PROVIDED ENTRIES section start

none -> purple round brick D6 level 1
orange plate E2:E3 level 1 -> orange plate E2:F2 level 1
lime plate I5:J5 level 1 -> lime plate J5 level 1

PROVIDED ENTRIES section end
PROVIDED ENTRIES section start

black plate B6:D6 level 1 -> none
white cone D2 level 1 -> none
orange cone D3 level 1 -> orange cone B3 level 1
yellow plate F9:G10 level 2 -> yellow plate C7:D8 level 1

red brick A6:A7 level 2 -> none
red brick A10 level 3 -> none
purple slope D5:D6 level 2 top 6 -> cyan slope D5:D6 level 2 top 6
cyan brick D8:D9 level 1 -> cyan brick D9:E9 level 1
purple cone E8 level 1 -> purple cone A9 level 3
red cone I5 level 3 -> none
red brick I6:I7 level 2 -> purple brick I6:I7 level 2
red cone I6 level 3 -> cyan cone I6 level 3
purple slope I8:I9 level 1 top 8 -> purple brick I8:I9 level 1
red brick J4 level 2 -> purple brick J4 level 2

PROVIDED ENTRIES section end

> _YOUR ASSIGNMENT_
Copy, exactly and only, the lines above that begin with the one containing "none -> purple round brick D6 level 1" and finish with the one containing "lime plate I5:J5".

> _TASK SOLUTION_
none -> purple round brick D6 level 1
orange plate E2:E3 level 1 -> orange plate E2:F2 level 1
lime plate I5:J5 level 1 -> lime plate J5 level 1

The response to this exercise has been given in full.